Problem statement:
Drop the pictures and repeat the remaining data exactly.

[Object transformation records]
__________________________________________________
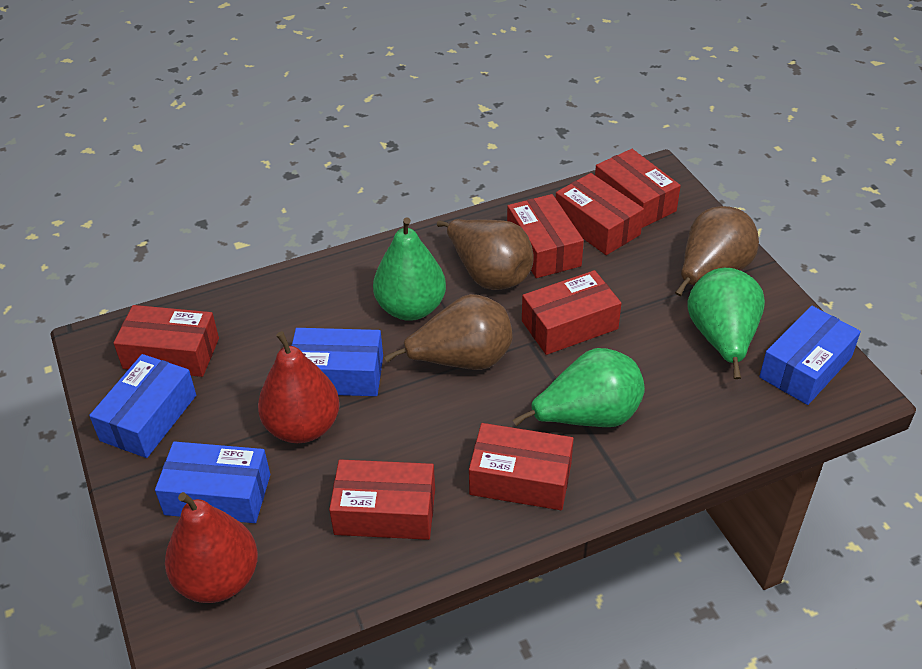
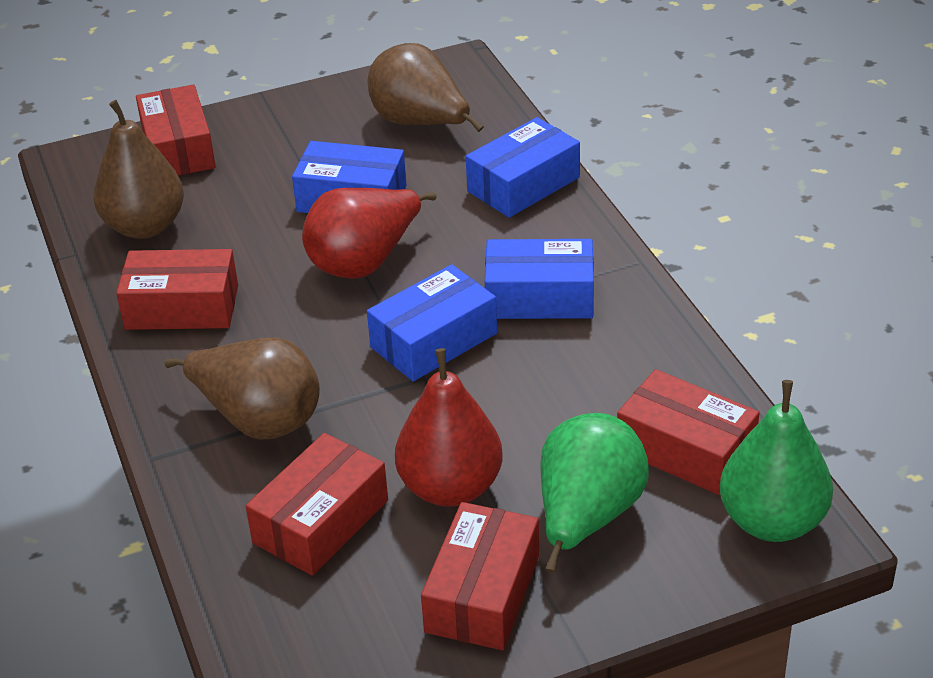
green pear: 3 -> 2
red box: 7 -> 5

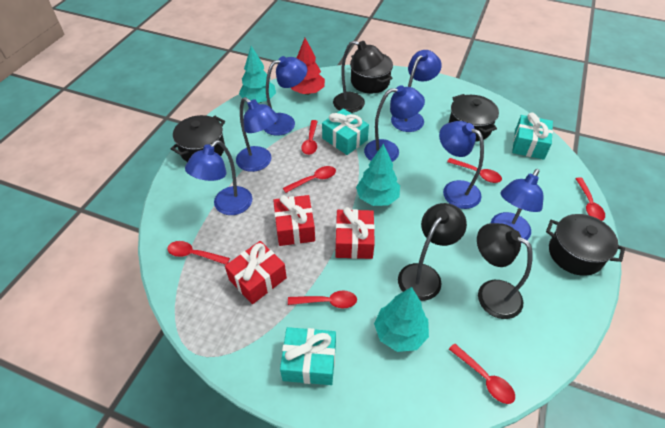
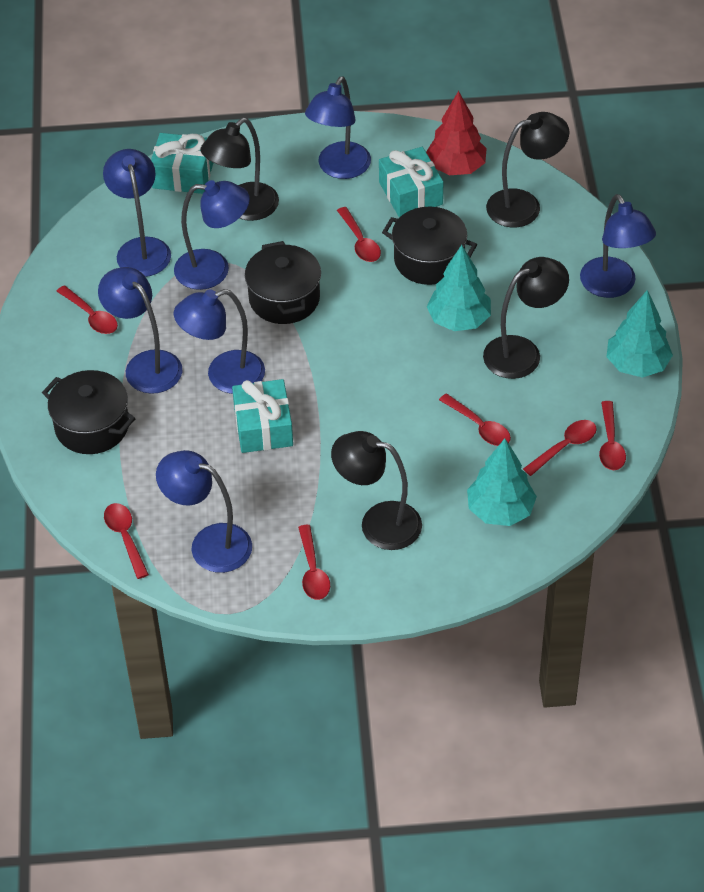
black lamp: 3 -> 4
black pot: 4 -> 3
red gift: 3 -> 0

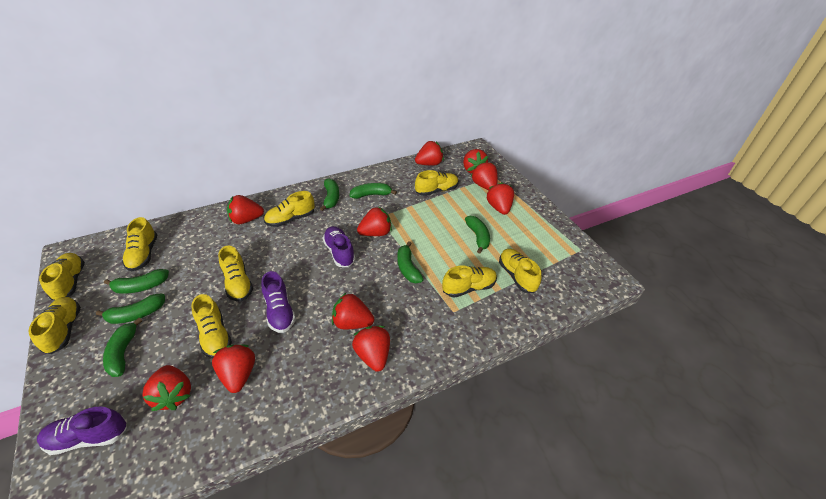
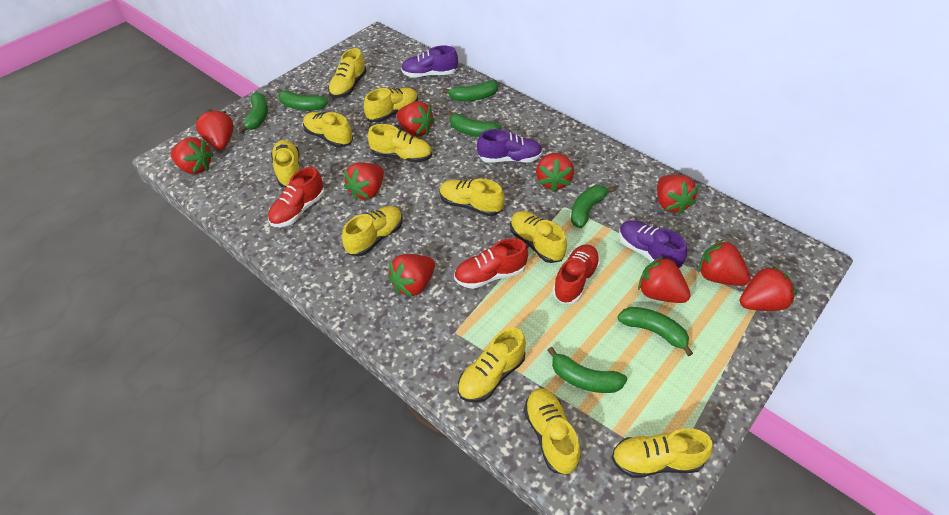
red shoe: 0 -> 3
yellow shoe: 9 -> 11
__________________________________________________
Result for this task:
green pear: 3 -> 2
red box: 7 -> 5

black lamp: 3 -> 4
black pot: 4 -> 3
red gift: 3 -> 0

red shoe: 0 -> 3
yellow shoe: 9 -> 11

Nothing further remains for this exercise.